WHAT YOU WILL DO: Omit the pictures, but give back every entry below exactly as written.
[[ RECORDS SHOWN, beginning ]]
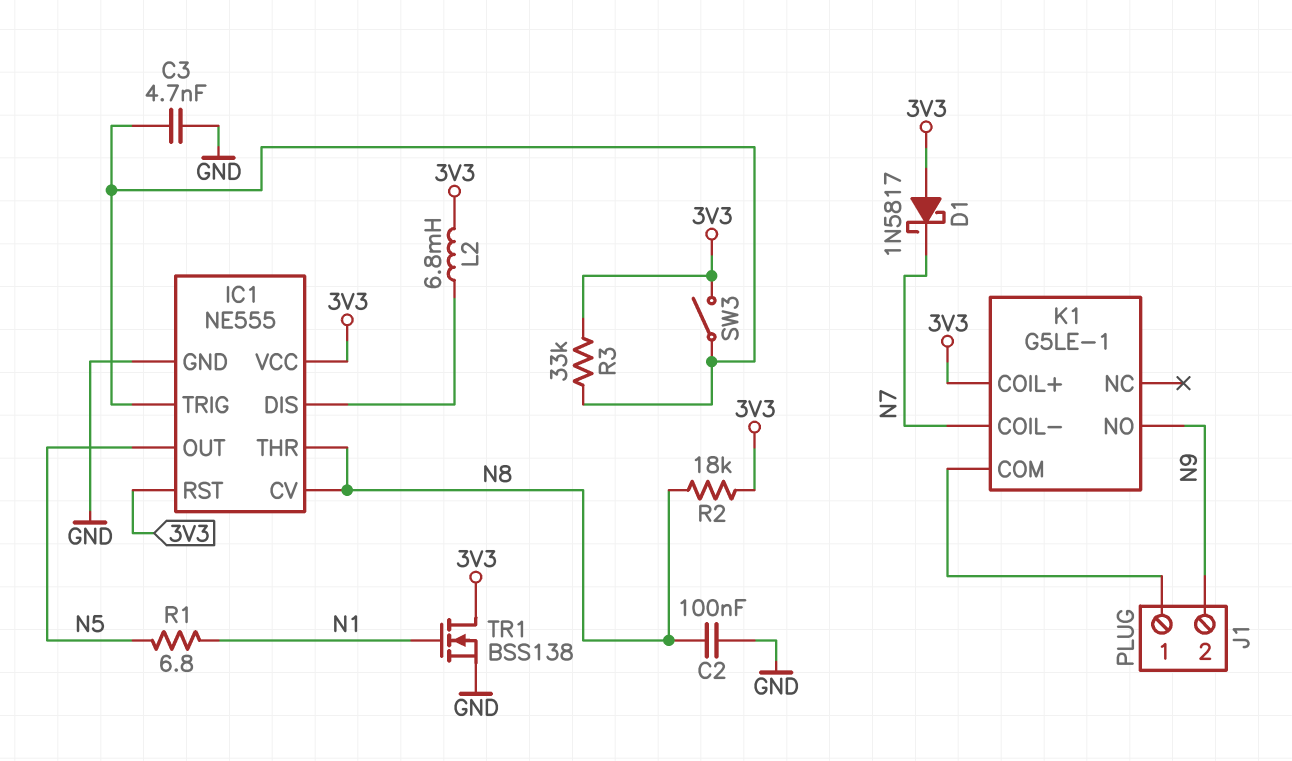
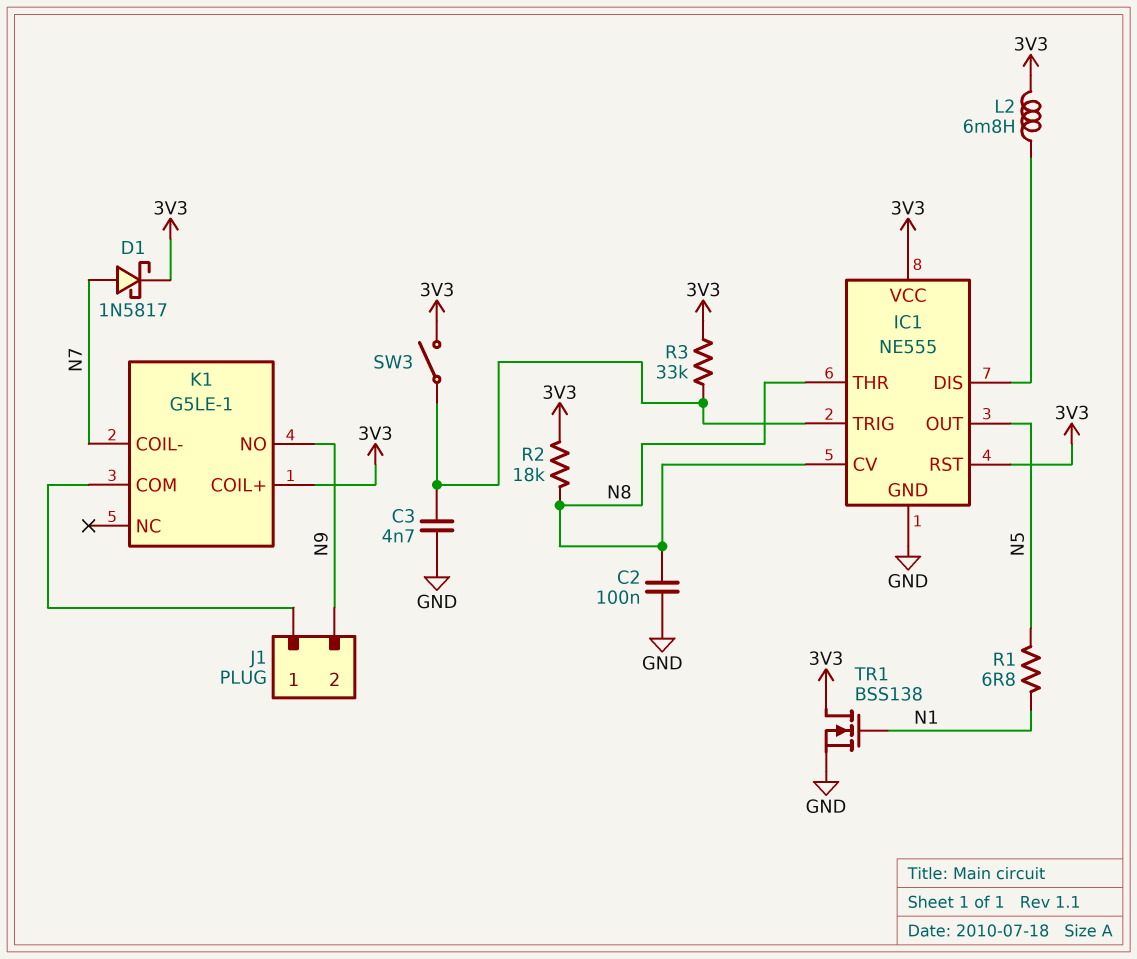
D1: schottky 1N5817 (A 3V3, K N7) -> schottky 1N5817 (A N7, K 3V3)

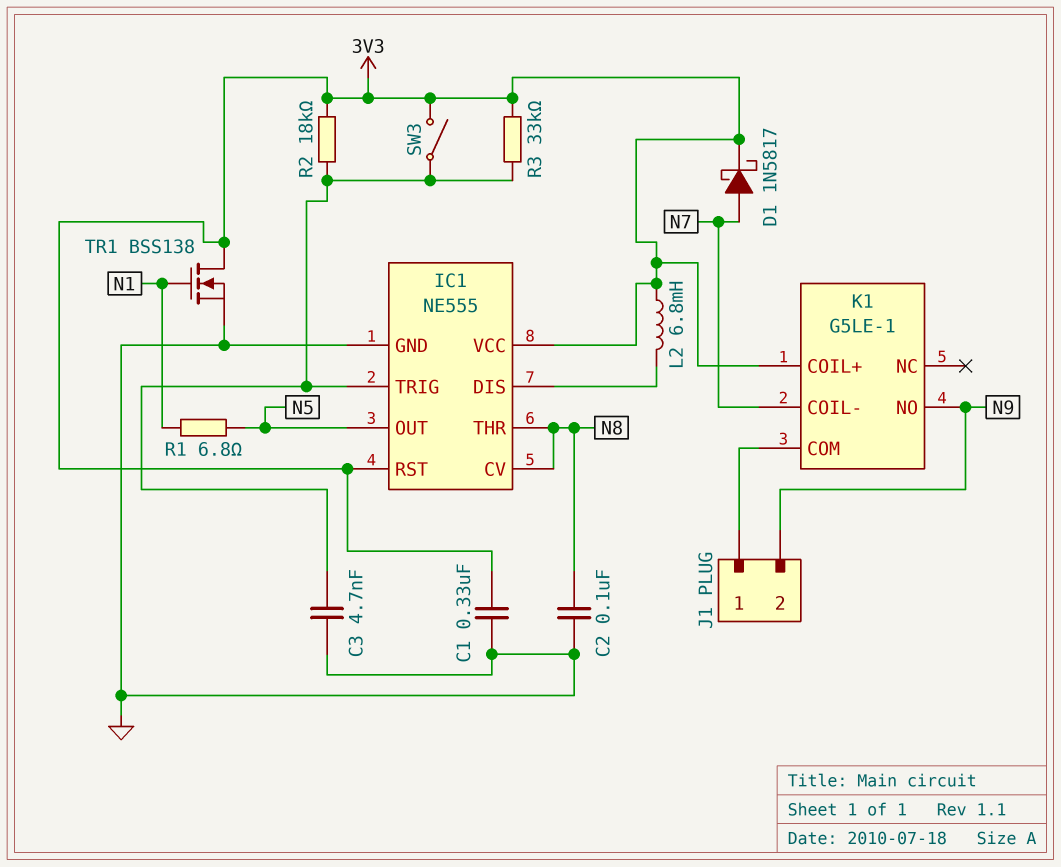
C1: none -> 330nF (3V3, GND)
R2: 18k (3V3, N8) -> 18k (3V3, IC1/TRIG)

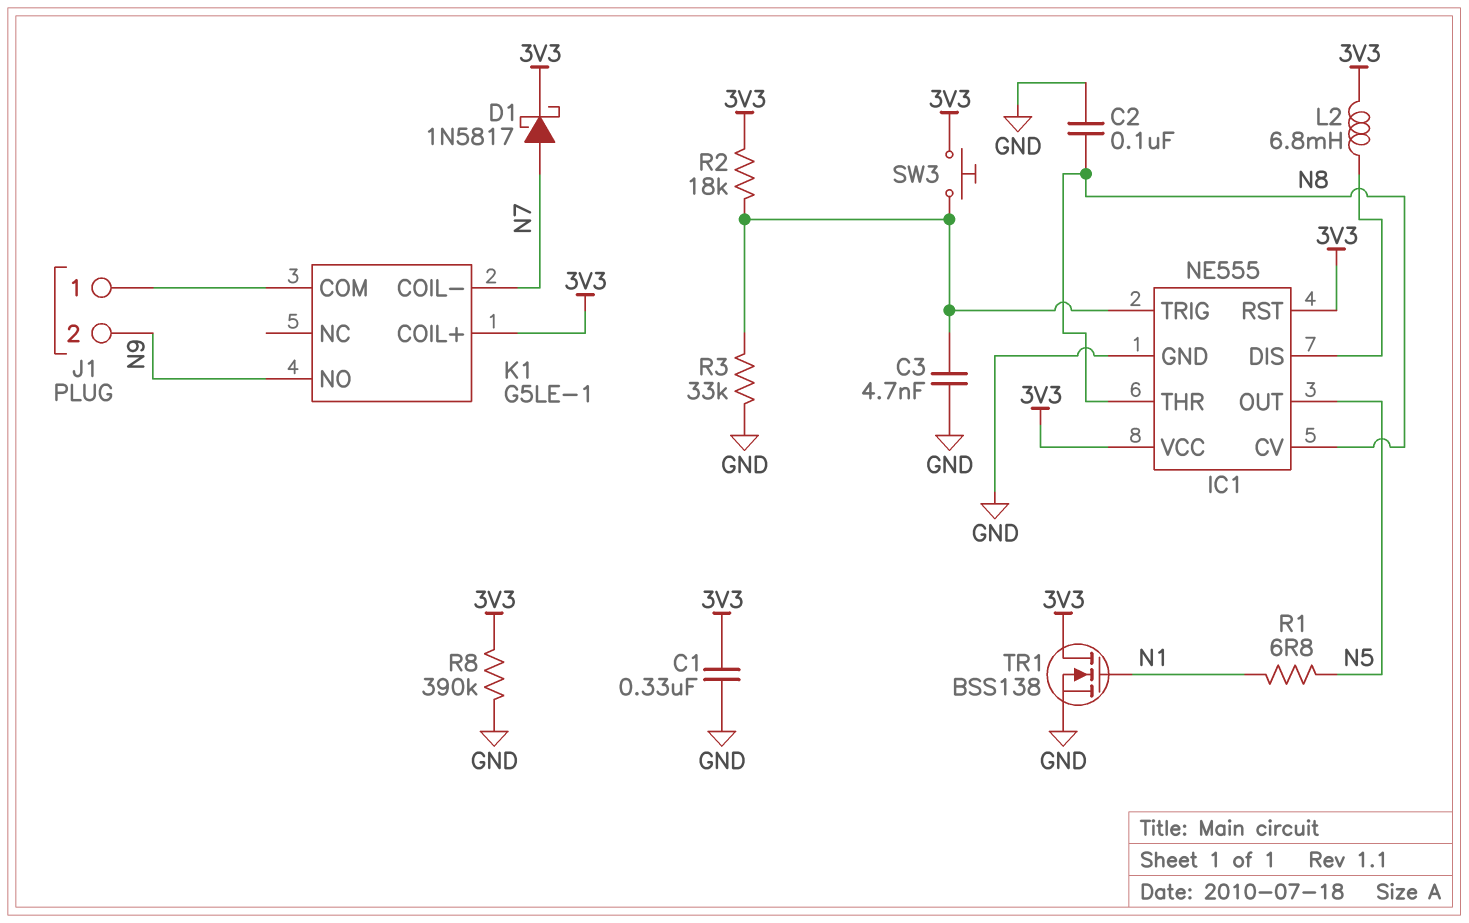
R3: 33k (3V3, IC1/TRIG) -> 33k (GND, IC1/TRIG)
R8: none -> 390k (3V3, GND)
SW3: switch (3V3, IC1/TRIG) -> button (3V3, IC1/TRIG)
[[ RECORDS SHOWN, end ]]
FINISHED TASK:
D1: schottky 1N5817 (A 3V3, K N7) -> schottky 1N5817 (A N7, K 3V3)

C1: none -> 330nF (3V3, GND)
R2: 18k (3V3, N8) -> 18k (3V3, IC1/TRIG)

R3: 33k (3V3, IC1/TRIG) -> 33k (GND, IC1/TRIG)
R8: none -> 390k (3V3, GND)
SW3: switch (3V3, IC1/TRIG) -> button (3V3, IC1/TRIG)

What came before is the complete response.